• **WHAT TO PRODUCE**: Please output the records below in full, exactly as given, but without the images.

Scene image comparisons
====

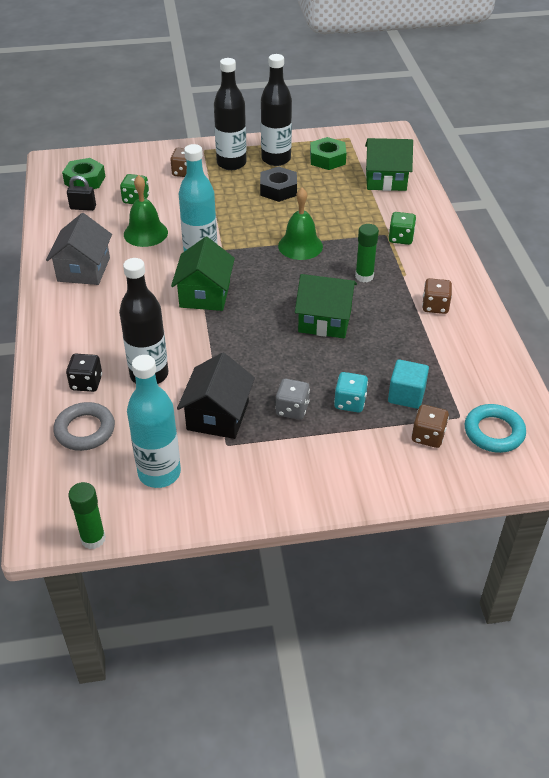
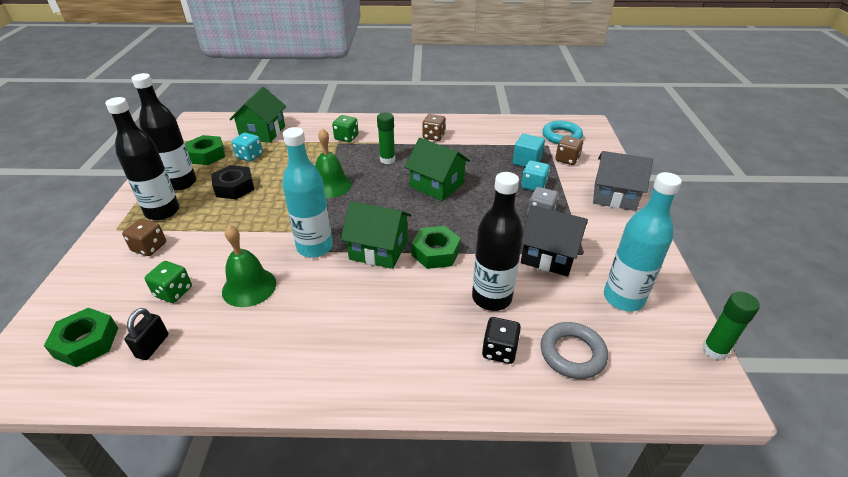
camera: 80 degrees left, 5 degrees down
grey house [46,213,112,285] -> grey house moved to [593,151,653,211]
green house [295,274,357,338] -> green house turned 75 degrees counterclockwise [405,138,470,201]
none -> turquoise dice [232,133,263,162]
none -> green nut [411,226,461,269]

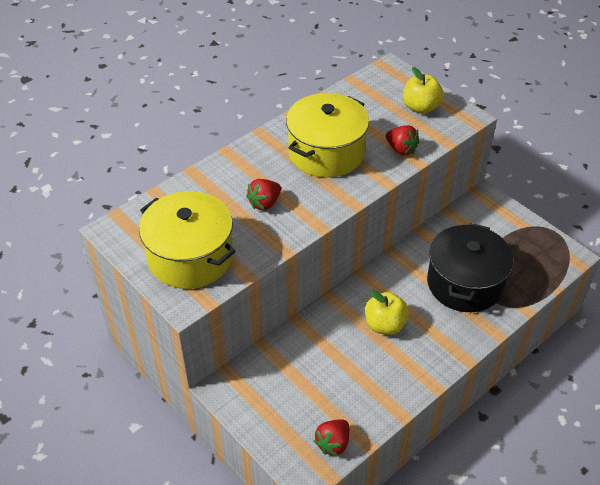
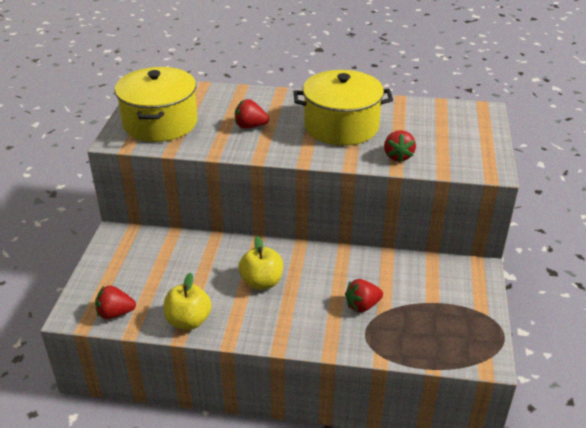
camera: 50 degrees right, 10 degrees down
yellow apple [403,67,444,114] -> yellow apple moved to [164,273,212,330]
black pot [427,223,513,312] -> red strawberry [345,279,383,312]

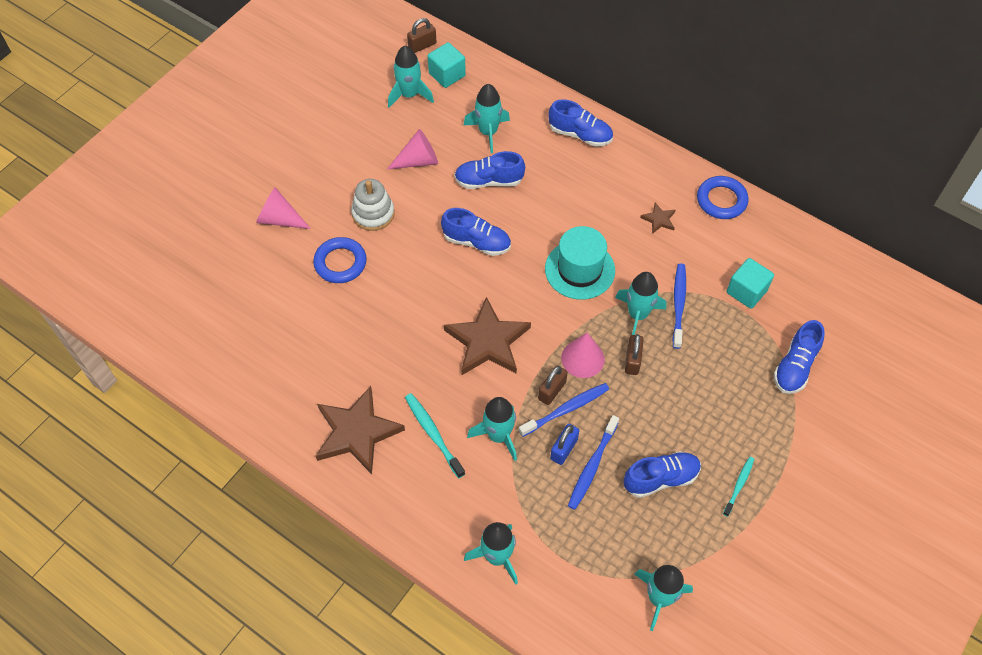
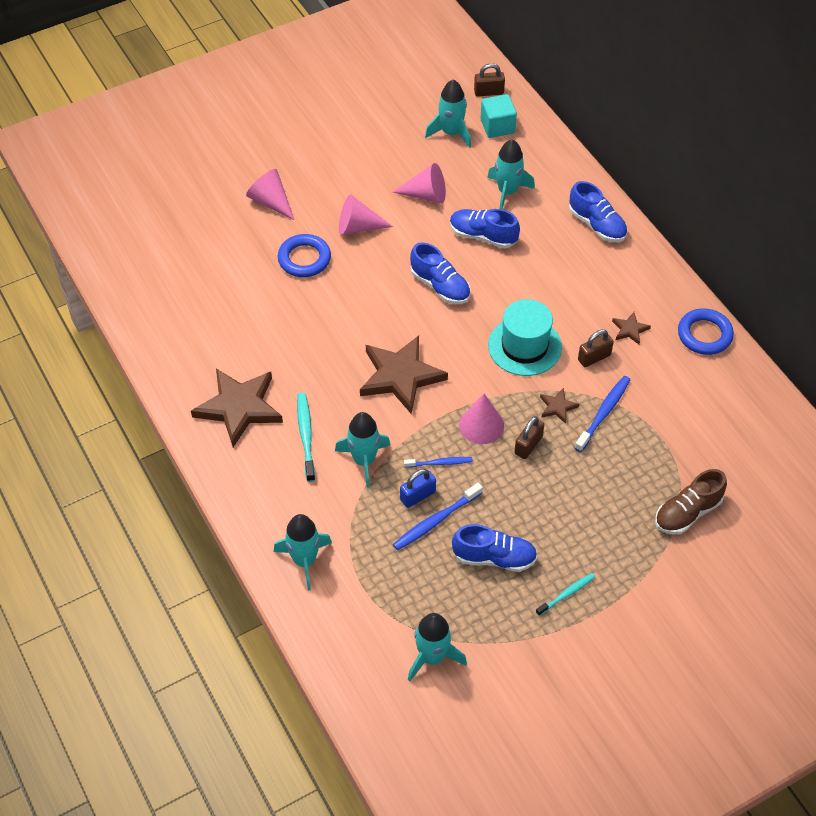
camera: 25 degrees right, 5 degrees down
white stacking toy [351,179,394,231] -> pink cone [339,194,393,235]
blue toothbrush [519,383,609,437] -> blue toothbrush [404,457,473,468], size x0.65
brown padlock [538,365,568,405] -> brown padlock moved to [578,330,614,367]
turquoise rocket [615,272,666,335] -> brown star [540,388,579,424]
turquoise cube [727,258,774,309] -> none
blue shoe [774,320,824,394] -> brown shoe [655,469,727,534]

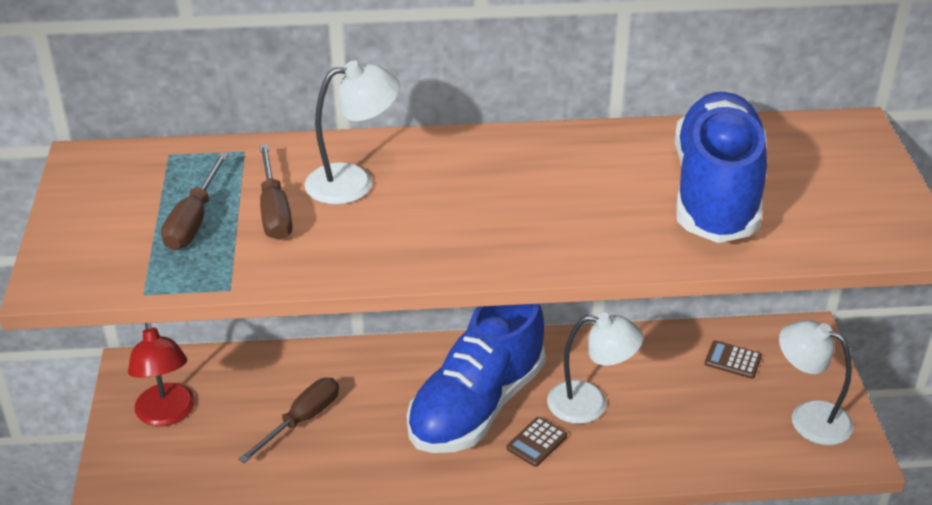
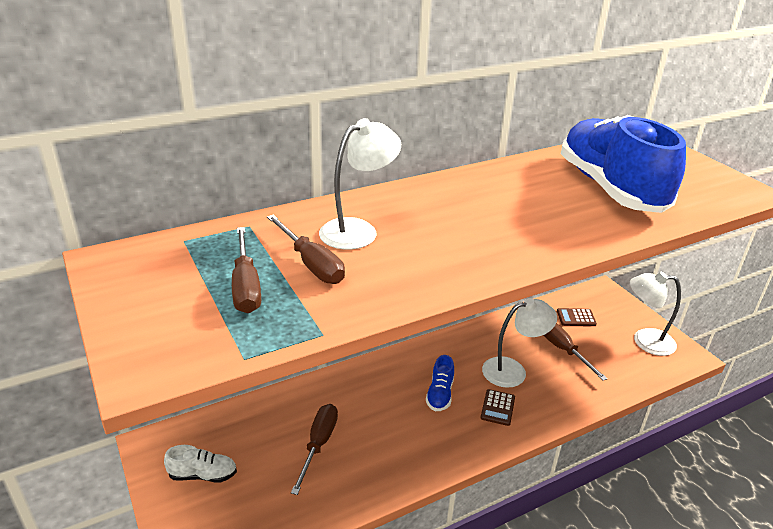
camera: 25 degrees left, 5 degrees down
red lamp [128,323,195,426] -> white shoe [164,445,237,483]
blue shoe [407,304,545,453] -> blue shoe [426,355,454,411], size x0.41
none -> brown screwdriver [543,323,608,381]

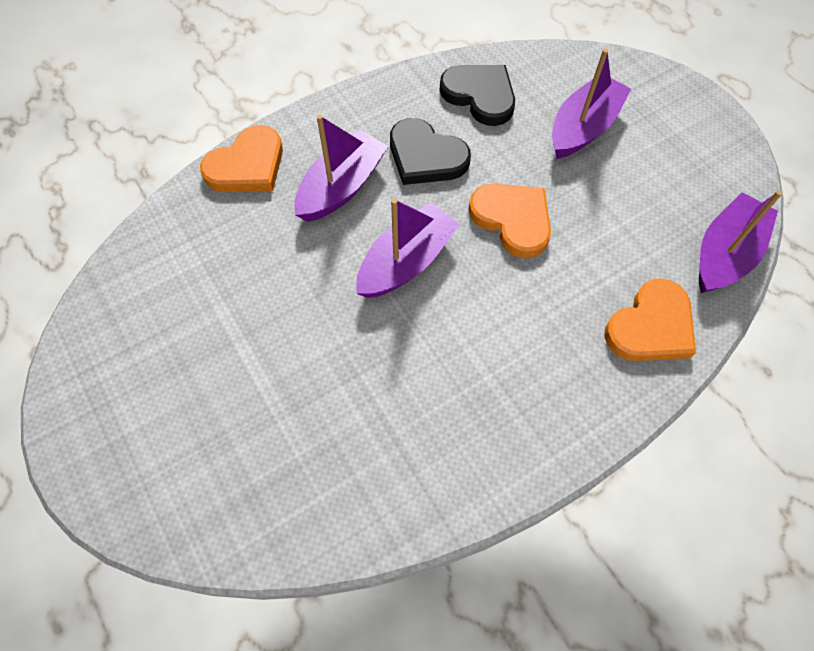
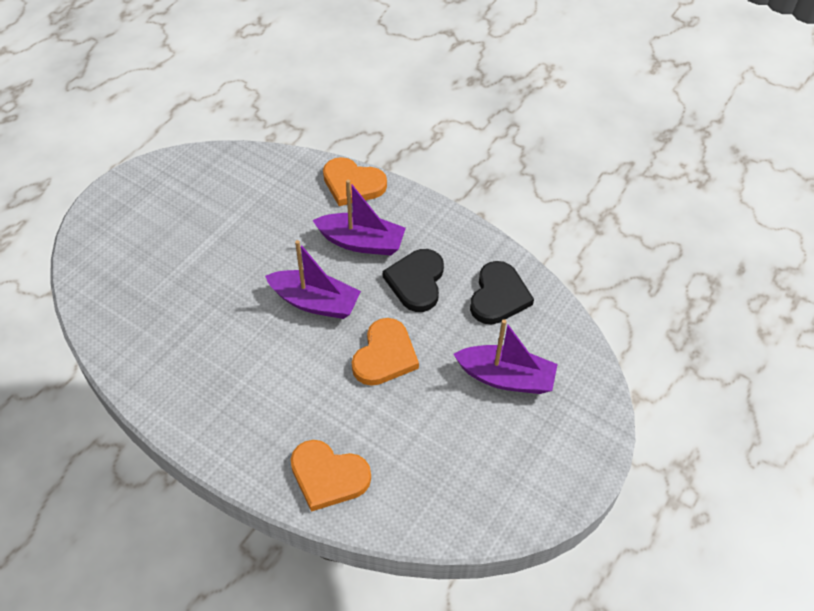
camera: 65 degrees right, 10 degrees down
purple boat [699,190,783,293] -> none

====

• **FINISHED TASK**:
camera: 80 degrees left, 5 degrees down
grey house [46,213,112,285] -> grey house moved to [593,151,653,211]
green house [295,274,357,338] -> green house turned 75 degrees counterclockwise [405,138,470,201]
none -> turquoise dice [232,133,263,162]
none -> green nut [411,226,461,269]

camera: 50 degrees right, 10 degrees down
yellow apple [403,67,444,114] -> yellow apple moved to [164,273,212,330]
black pot [427,223,513,312] -> red strawberry [345,279,383,312]

camera: 25 degrees right, 5 degrees down
white stacking toy [351,179,394,231] -> pink cone [339,194,393,235]
blue toothbrush [519,383,609,437] -> blue toothbrush [404,457,473,468], size x0.65
brown padlock [538,365,568,405] -> brown padlock moved to [578,330,614,367]
turquoise rocket [615,272,666,335] -> brown star [540,388,579,424]
turquoise cube [727,258,774,309] -> none
blue shoe [774,320,824,394] -> brown shoe [655,469,727,534]

camera: 25 degrees left, 5 degrees down
red lamp [128,323,195,426] -> white shoe [164,445,237,483]
blue shoe [407,304,545,453] -> blue shoe [426,355,454,411], size x0.41
none -> brown screwdriver [543,323,608,381]

camera: 65 degrees right, 10 degrees down
purple boat [699,190,783,293] -> none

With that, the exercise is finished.